[Start of Attachment]

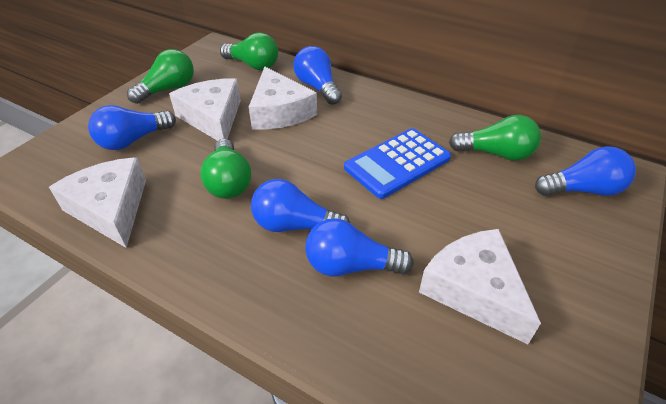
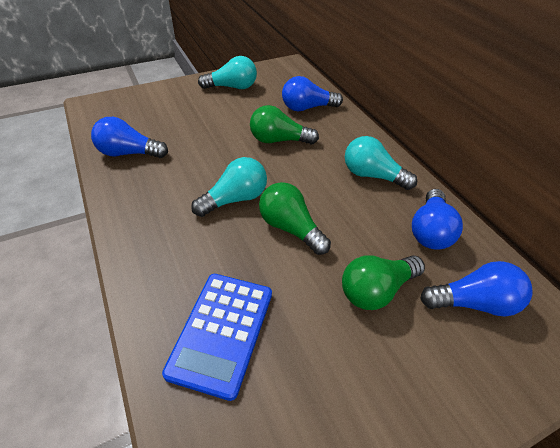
blue light bulb: 5 -> 4
green light bulb: 4 -> 3
turquoise light bulb: 0 -> 3
white cheese: 4 -> 0

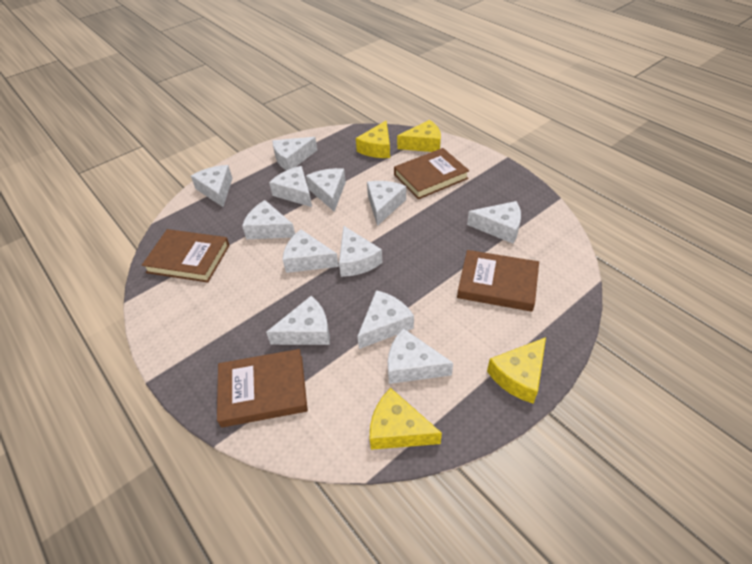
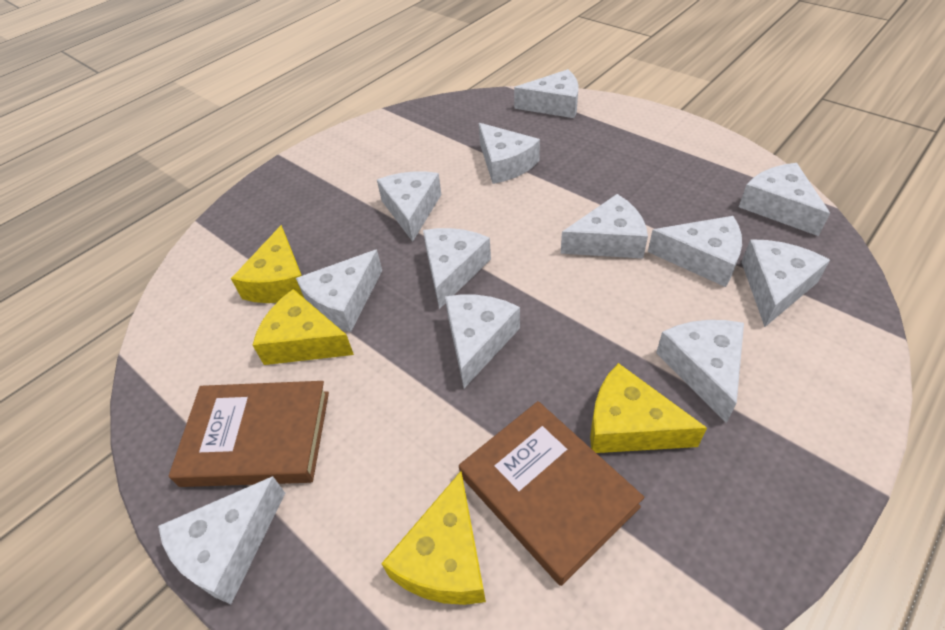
brown book: 4 -> 2

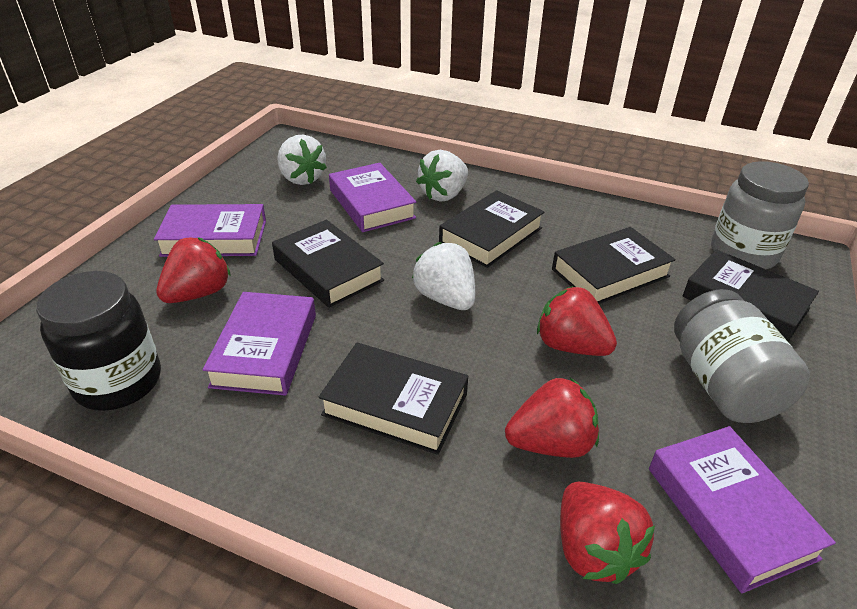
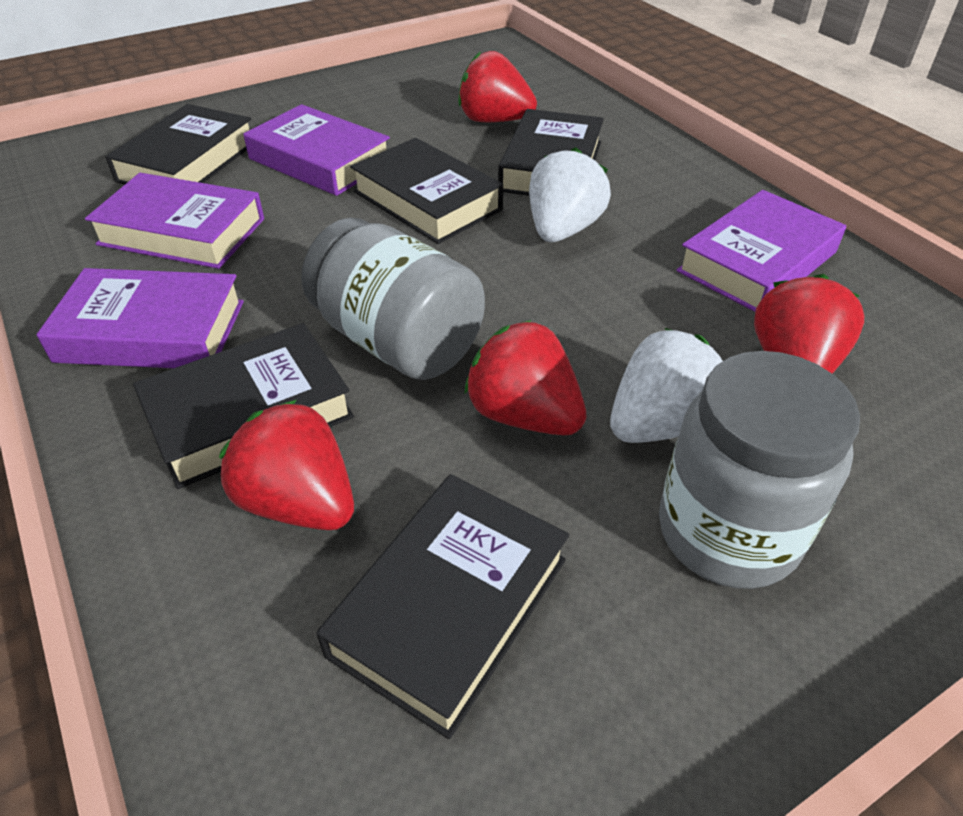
black jar: 1 -> 0
white strawberry: 3 -> 2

[End of Attachment]

Problem statement
Repeat the data above in full and exactly. Omit every image.

Exercise result
blue light bulb: 5 -> 4
green light bulb: 4 -> 3
turquoise light bulb: 0 -> 3
white cheese: 4 -> 0

brown book: 4 -> 2

black jar: 1 -> 0
white strawberry: 3 -> 2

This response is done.